### ACTIVITY
Below are the entries; give again exactly the lines from the one mentioning "C103: 4.7nF (BUF, GND) -> 2.2nF (BUF, GND)" through the one mentioning "C5: 100nF (GND, VS) -> 100nF (U4/OB, VS)", inclusive.
============================================================
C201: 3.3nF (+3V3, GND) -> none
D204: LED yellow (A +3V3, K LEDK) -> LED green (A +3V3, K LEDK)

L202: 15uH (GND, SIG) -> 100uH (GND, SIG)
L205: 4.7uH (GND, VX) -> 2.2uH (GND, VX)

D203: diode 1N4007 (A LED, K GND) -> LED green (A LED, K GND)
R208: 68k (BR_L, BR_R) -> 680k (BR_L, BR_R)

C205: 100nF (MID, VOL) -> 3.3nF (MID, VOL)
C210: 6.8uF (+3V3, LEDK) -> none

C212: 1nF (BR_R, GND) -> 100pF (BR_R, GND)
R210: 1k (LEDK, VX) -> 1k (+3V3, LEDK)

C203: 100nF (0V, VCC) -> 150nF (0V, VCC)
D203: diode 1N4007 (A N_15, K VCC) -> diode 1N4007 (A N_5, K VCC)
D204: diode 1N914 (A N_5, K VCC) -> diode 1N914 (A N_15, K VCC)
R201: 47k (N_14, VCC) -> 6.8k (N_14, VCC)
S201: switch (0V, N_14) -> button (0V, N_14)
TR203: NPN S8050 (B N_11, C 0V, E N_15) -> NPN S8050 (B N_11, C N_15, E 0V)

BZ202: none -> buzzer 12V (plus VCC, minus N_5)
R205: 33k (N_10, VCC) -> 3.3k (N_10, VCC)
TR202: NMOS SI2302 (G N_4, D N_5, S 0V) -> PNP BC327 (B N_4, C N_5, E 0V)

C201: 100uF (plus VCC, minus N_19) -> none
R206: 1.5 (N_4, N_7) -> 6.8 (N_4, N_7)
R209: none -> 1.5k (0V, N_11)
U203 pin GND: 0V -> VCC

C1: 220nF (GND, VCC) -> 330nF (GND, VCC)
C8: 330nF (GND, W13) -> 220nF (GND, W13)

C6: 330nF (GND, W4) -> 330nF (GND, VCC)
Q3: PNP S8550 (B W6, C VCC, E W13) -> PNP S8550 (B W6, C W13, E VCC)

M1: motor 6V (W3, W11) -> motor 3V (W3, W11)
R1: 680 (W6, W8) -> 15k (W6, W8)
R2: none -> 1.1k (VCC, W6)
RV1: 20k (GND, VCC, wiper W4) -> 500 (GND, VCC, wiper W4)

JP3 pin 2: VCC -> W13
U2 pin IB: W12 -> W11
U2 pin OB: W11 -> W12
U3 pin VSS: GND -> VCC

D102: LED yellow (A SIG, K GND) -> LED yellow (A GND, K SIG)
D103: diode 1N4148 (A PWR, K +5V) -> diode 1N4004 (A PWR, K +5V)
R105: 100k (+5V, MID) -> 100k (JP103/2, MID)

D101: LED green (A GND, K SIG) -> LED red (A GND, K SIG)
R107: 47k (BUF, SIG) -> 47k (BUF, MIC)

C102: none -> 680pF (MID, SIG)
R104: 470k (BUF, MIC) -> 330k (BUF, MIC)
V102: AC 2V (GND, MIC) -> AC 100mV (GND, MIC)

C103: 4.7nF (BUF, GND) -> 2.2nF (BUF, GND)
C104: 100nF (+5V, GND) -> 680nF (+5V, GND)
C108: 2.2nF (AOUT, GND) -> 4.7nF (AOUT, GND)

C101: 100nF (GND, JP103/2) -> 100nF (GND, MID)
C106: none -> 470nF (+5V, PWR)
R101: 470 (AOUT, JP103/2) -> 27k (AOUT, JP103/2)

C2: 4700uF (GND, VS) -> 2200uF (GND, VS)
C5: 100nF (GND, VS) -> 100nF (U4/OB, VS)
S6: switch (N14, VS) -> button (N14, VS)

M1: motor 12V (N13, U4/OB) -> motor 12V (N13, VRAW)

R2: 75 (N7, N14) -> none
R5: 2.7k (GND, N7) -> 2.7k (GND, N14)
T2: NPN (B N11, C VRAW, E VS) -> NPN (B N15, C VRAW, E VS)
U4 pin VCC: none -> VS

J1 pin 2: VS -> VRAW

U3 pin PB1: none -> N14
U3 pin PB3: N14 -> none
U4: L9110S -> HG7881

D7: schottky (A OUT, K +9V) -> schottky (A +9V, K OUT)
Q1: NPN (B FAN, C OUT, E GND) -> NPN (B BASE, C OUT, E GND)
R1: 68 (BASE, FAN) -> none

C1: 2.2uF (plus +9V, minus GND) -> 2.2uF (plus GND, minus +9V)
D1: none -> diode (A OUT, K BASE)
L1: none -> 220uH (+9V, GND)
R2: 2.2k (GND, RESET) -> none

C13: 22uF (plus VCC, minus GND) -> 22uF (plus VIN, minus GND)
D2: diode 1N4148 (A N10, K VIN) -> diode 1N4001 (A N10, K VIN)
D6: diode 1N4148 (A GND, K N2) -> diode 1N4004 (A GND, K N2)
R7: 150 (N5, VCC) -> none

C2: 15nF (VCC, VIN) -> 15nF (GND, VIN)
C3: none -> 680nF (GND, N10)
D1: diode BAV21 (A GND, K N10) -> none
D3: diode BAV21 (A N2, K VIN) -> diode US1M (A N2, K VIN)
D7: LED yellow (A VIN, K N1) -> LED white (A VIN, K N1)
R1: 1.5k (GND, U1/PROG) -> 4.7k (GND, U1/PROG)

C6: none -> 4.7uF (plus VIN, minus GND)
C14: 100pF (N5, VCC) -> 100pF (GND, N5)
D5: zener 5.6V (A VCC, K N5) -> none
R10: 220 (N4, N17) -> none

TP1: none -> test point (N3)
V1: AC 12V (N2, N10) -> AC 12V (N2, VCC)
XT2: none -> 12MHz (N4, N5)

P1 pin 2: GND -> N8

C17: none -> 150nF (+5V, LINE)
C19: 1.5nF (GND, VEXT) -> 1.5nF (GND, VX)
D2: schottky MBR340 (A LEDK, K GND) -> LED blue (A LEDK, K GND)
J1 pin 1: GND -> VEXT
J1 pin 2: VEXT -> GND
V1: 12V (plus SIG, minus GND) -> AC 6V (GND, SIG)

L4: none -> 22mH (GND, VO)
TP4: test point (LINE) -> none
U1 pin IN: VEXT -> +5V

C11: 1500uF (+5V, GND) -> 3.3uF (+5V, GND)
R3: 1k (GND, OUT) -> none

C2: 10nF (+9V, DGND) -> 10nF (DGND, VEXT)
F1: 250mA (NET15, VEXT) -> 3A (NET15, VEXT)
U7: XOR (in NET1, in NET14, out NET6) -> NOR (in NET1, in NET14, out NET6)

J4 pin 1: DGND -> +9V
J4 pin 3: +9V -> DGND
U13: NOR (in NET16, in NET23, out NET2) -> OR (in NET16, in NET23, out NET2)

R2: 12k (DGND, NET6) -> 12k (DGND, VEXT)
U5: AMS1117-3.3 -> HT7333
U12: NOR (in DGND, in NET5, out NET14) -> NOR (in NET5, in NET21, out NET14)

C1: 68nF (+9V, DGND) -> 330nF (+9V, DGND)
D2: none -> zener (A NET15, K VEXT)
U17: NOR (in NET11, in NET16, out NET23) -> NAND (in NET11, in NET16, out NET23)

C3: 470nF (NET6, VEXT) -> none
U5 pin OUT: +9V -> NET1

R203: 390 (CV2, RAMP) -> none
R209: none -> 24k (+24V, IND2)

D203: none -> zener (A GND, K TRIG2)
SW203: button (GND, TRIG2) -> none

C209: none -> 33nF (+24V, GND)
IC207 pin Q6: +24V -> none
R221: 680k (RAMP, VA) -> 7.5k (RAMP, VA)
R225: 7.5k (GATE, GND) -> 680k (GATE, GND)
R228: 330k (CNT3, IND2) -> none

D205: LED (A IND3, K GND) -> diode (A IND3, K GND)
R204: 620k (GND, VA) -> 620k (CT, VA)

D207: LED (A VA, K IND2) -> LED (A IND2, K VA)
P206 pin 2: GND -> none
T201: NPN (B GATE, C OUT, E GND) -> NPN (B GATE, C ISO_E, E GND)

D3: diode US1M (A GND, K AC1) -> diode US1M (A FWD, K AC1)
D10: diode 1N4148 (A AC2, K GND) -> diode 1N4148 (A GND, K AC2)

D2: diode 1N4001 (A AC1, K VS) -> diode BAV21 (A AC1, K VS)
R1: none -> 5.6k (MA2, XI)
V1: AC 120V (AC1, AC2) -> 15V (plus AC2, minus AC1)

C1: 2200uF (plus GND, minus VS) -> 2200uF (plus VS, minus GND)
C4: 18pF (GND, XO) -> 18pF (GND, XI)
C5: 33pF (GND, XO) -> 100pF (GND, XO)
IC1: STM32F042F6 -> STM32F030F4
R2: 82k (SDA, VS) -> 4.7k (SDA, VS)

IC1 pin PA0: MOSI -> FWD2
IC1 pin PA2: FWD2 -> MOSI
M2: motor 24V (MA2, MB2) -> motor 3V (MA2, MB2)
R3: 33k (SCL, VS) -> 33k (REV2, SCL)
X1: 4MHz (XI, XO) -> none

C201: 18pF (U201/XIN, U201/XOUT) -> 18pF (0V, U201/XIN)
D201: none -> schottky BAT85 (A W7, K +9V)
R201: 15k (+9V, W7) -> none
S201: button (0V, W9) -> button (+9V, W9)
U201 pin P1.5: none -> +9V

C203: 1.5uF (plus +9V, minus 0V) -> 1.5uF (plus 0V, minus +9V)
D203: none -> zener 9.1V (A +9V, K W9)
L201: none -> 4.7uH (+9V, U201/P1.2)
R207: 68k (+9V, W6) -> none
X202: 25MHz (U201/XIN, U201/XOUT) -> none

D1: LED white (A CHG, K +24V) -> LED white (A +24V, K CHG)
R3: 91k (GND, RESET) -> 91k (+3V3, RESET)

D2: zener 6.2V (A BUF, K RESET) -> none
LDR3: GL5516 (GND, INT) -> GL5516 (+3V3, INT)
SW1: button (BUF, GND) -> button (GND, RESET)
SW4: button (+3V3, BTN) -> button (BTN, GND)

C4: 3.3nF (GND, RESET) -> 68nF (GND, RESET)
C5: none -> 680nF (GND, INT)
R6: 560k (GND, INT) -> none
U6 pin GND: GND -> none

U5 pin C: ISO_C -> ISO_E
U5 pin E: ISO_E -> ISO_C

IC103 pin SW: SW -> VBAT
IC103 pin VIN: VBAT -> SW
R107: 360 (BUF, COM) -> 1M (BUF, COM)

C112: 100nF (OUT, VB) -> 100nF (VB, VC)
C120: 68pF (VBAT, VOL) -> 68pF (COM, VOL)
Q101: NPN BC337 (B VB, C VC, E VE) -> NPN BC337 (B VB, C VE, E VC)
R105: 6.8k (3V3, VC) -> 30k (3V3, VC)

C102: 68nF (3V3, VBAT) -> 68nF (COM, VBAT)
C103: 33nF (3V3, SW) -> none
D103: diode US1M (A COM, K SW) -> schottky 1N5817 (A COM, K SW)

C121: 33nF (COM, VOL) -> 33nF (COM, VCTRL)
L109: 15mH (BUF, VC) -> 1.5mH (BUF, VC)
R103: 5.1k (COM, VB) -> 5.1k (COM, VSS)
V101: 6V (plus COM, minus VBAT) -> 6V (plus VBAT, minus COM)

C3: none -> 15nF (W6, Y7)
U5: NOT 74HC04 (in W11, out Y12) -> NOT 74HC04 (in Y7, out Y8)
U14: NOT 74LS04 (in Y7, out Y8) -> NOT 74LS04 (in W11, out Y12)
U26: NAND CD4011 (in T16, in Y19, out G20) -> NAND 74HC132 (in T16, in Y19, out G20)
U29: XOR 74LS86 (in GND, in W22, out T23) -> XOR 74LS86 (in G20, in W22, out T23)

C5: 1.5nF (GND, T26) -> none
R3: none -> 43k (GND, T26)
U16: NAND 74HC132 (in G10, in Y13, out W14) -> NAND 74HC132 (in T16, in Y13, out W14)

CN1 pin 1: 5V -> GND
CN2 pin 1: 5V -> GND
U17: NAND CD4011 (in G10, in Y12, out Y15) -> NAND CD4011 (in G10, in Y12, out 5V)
============================================================
### WRITTEN REPLY
C103: 4.7nF (BUF, GND) -> 2.2nF (BUF, GND)
C104: 100nF (+5V, GND) -> 680nF (+5V, GND)
C108: 2.2nF (AOUT, GND) -> 4.7nF (AOUT, GND)

C101: 100nF (GND, JP103/2) -> 100nF (GND, MID)
C106: none -> 470nF (+5V, PWR)
R101: 470 (AOUT, JP103/2) -> 27k (AOUT, JP103/2)

C2: 4700uF (GND, VS) -> 2200uF (GND, VS)
C5: 100nF (GND, VS) -> 100nF (U4/OB, VS)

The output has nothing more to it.